Problem details>
Locate the line that contains "camera: 85 degrees left, 0 degrees up". Copy it and every following line through the end of the records, exactly, and include nothing else.

Task input>
--

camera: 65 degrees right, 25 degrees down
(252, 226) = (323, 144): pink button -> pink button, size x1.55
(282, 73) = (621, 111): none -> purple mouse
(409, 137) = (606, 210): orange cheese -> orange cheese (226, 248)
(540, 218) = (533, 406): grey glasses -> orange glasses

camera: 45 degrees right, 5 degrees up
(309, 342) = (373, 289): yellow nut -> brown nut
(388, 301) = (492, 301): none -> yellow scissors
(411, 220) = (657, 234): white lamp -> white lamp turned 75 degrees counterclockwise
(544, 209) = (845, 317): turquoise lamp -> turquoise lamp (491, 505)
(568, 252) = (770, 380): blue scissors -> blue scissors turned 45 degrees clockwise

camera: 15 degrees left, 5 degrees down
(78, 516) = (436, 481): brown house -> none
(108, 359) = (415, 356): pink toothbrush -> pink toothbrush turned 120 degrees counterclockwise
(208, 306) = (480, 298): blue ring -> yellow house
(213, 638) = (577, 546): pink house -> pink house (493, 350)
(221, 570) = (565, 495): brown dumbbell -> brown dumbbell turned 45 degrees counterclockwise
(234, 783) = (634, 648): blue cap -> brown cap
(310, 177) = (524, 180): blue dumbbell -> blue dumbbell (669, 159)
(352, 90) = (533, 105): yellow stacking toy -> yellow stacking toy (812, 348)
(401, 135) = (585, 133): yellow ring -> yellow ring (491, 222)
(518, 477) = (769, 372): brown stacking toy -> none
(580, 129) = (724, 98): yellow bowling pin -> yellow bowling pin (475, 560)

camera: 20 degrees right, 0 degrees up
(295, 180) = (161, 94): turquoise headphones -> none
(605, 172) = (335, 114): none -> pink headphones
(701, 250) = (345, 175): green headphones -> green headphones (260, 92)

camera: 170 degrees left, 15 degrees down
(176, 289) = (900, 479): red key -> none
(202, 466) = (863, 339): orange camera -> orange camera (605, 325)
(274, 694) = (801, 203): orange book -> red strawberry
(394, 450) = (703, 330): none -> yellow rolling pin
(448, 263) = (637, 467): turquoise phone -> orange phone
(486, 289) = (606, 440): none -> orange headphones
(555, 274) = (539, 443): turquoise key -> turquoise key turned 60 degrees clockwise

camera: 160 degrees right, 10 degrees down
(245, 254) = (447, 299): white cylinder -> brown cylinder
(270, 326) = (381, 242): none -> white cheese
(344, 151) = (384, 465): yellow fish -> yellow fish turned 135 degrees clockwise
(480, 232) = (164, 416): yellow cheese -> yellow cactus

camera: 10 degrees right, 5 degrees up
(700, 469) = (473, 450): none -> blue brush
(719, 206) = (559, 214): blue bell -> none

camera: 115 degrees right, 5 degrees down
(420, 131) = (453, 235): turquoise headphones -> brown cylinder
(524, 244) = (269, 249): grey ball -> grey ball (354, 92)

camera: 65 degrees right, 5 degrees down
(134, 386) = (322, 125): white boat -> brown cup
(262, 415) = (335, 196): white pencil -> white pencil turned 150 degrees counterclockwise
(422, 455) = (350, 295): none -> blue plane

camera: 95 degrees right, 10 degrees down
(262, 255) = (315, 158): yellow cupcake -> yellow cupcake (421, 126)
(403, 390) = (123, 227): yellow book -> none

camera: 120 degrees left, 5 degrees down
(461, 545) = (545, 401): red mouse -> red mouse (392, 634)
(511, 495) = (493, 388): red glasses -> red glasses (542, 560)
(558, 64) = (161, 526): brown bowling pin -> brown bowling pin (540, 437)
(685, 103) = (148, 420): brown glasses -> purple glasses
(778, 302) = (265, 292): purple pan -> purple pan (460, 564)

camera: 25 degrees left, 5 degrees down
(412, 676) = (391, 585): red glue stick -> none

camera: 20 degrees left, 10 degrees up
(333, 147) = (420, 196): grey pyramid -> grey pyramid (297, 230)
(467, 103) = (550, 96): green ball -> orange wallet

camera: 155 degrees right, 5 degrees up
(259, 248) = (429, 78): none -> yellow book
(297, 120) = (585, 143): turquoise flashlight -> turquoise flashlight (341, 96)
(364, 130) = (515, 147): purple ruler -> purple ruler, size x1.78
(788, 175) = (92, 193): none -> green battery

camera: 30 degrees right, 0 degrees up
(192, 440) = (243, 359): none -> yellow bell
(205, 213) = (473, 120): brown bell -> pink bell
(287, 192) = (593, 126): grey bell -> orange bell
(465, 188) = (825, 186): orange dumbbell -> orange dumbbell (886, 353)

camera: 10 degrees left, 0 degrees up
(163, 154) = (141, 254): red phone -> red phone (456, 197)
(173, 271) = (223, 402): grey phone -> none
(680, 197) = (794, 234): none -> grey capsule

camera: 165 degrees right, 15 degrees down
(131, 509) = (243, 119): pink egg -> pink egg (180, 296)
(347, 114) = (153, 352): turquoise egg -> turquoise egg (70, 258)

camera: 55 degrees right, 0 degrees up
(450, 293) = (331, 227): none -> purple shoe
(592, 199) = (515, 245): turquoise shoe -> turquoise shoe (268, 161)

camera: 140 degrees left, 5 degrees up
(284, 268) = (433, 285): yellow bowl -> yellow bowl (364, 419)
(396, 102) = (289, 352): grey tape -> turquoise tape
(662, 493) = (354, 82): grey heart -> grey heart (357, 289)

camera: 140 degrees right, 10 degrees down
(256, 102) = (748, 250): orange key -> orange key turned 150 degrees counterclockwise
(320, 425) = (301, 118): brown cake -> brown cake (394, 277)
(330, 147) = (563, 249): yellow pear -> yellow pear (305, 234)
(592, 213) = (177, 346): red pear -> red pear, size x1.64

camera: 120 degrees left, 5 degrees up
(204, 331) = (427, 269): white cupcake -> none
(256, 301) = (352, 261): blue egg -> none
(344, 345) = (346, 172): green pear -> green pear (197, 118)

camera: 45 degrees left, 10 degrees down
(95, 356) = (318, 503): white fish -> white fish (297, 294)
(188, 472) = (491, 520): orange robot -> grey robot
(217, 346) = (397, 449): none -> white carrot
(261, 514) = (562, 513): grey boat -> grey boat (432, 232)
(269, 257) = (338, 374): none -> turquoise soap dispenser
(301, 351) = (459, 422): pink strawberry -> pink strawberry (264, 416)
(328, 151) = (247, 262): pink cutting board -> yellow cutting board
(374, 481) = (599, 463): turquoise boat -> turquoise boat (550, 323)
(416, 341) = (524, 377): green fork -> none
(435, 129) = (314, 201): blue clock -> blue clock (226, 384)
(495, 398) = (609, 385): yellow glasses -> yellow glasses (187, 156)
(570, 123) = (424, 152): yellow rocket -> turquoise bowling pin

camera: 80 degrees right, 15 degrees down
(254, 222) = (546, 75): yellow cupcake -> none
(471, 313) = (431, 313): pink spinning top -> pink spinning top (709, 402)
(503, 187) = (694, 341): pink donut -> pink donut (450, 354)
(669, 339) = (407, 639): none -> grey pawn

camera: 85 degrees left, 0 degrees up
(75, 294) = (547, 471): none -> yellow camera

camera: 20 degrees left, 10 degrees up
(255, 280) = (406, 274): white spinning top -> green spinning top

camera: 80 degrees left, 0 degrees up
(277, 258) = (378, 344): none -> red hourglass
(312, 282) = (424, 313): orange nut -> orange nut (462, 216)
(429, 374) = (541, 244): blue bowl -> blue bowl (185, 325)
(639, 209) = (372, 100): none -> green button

--

Answer area>
camera: 85 degrees left, 0 degrees up
(75, 294) = (547, 471): none -> yellow camera

camera: 20 degrees left, 10 degrees up
(255, 280) = (406, 274): white spinning top -> green spinning top

camera: 80 degrees left, 0 degrees up
(277, 258) = (378, 344): none -> red hourglass
(312, 282) = (424, 313): orange nut -> orange nut (462, 216)
(429, 374) = (541, 244): blue bowl -> blue bowl (185, 325)
(639, 209) = (372, 100): none -> green button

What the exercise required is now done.